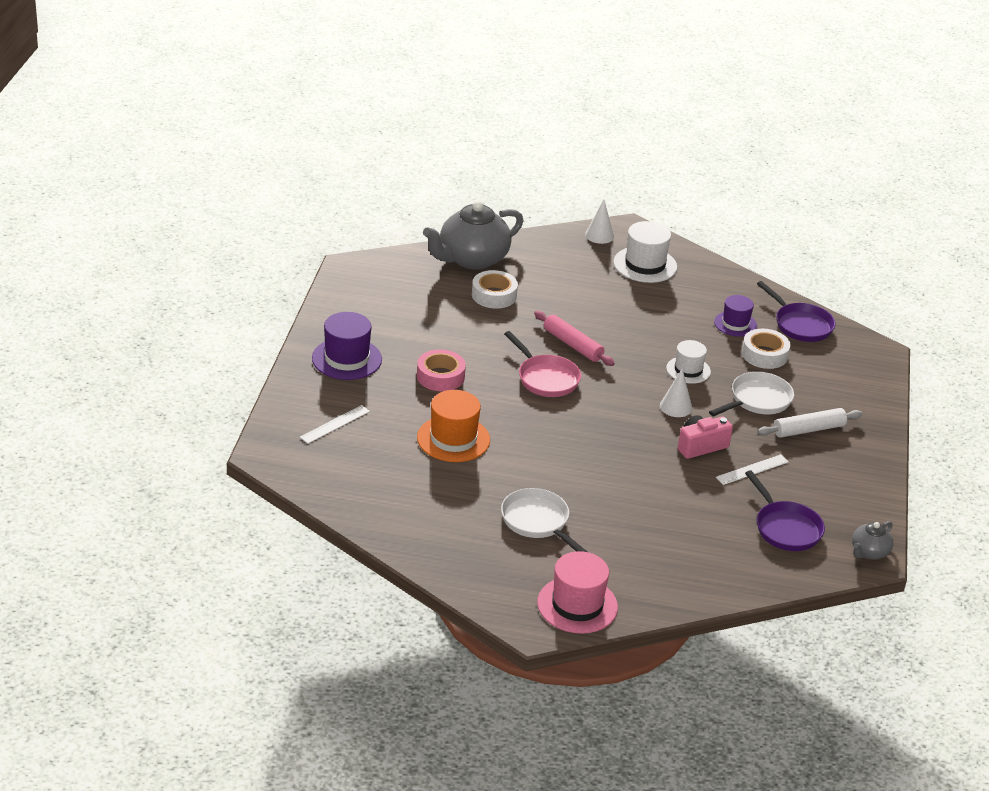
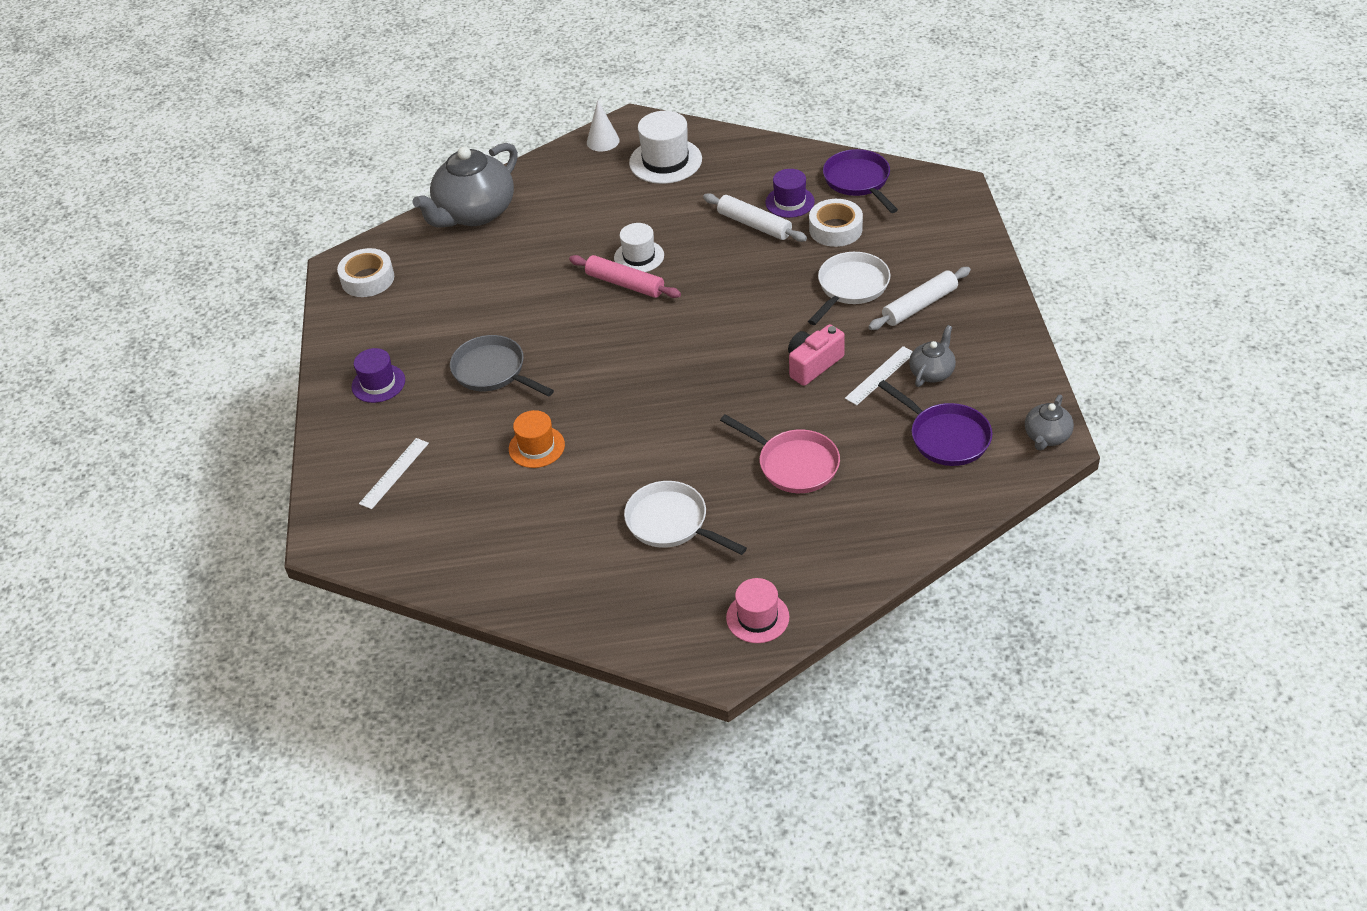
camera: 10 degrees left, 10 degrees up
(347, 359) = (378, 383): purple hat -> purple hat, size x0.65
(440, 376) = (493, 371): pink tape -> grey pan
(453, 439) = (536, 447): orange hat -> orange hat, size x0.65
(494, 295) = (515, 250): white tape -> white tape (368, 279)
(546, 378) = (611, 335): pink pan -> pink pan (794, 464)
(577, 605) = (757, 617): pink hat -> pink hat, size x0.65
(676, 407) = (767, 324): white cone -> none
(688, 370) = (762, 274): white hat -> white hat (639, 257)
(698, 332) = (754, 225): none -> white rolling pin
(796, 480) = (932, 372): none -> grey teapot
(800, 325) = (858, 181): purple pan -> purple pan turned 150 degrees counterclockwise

*Exercise goal:* Lines from the one with "(688, 370) = (762, 274): white" through the final line of the listing above should be duplicated word for word, and nothing else included.

*Task result:*
(688, 370) = (762, 274): white hat -> white hat (639, 257)
(698, 332) = (754, 225): none -> white rolling pin
(796, 480) = (932, 372): none -> grey teapot
(800, 325) = (858, 181): purple pan -> purple pan turned 150 degrees counterclockwise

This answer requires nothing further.